WHAT IS REQUIRED: Each line starting at the one that contains "(104, 417) = (431, 563): brown banana -> none" and ending at the one that contains "(422, 607) = (686, 366): none" must be returned exactly, and the rest of the listing is left out.

AVAILABLE DATA:
↓↓↓

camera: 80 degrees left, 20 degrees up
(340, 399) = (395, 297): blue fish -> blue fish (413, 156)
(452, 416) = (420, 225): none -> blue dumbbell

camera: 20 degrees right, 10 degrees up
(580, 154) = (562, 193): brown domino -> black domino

↑↑↑
↓↓↓

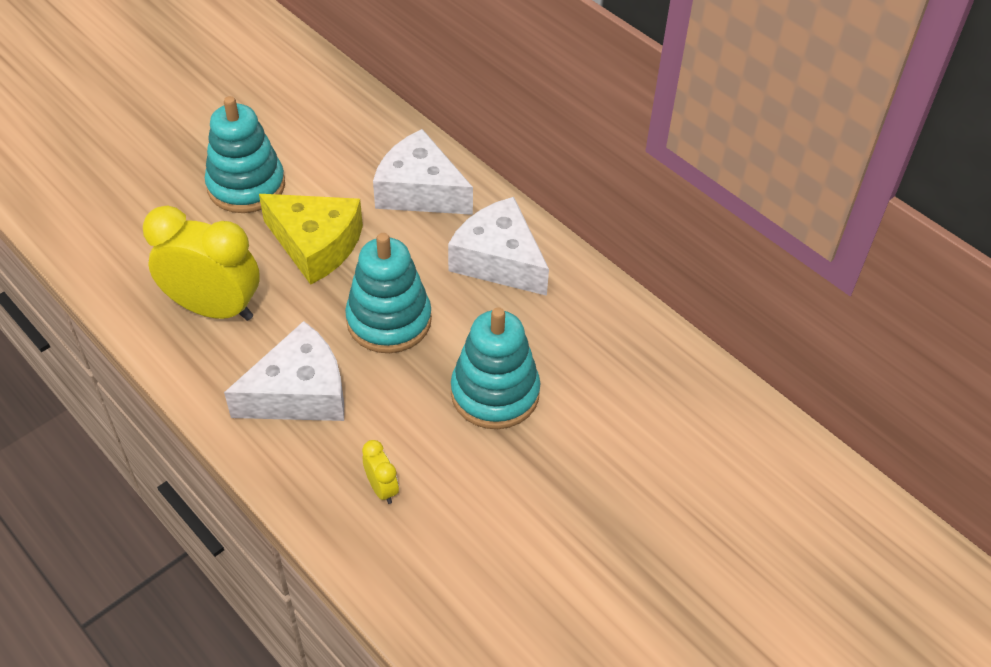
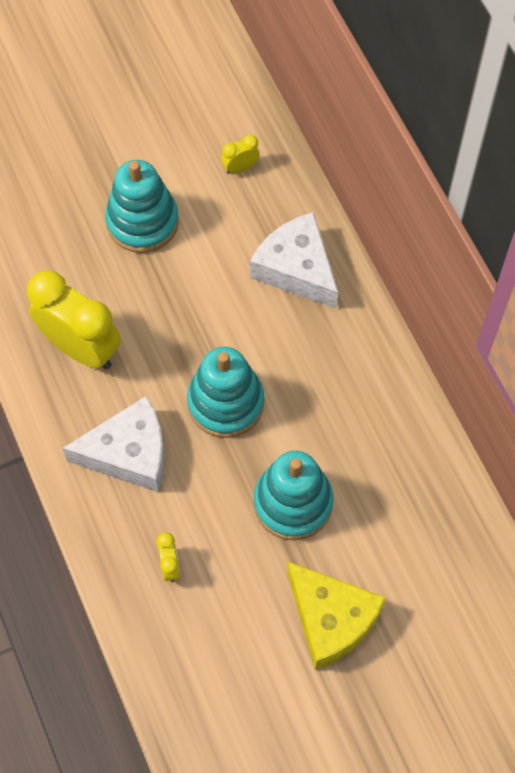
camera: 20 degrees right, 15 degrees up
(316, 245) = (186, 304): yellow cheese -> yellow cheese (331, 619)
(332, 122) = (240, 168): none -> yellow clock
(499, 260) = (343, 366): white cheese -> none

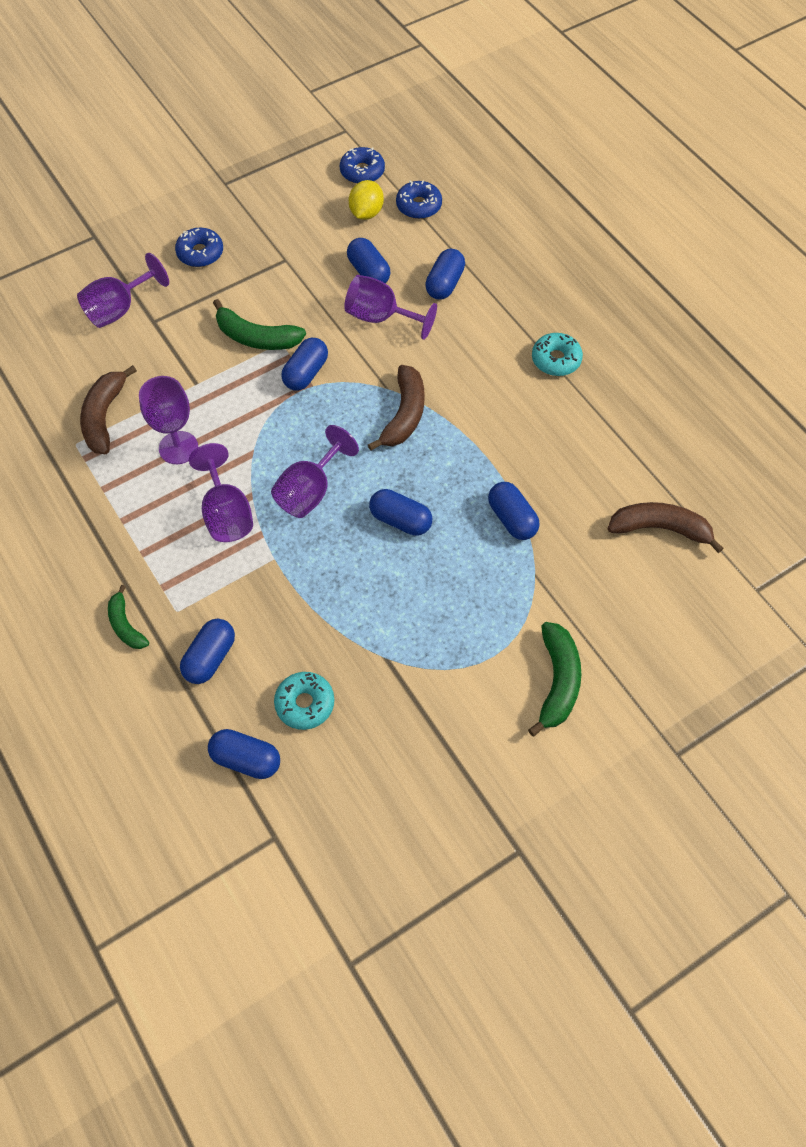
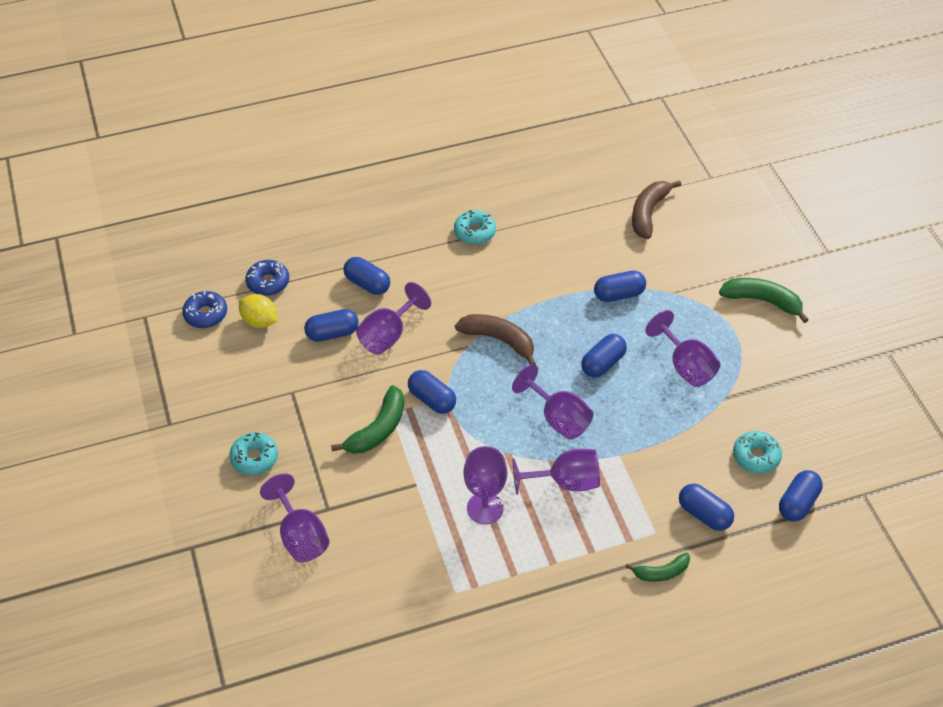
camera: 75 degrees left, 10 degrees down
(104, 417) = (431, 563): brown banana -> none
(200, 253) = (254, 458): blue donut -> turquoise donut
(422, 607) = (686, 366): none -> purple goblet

↑↑↑

TASK RESULT:
(104, 417) = (431, 563): brown banana -> none
(200, 253) = (254, 458): blue donut -> turquoise donut
(422, 607) = (686, 366): none -> purple goblet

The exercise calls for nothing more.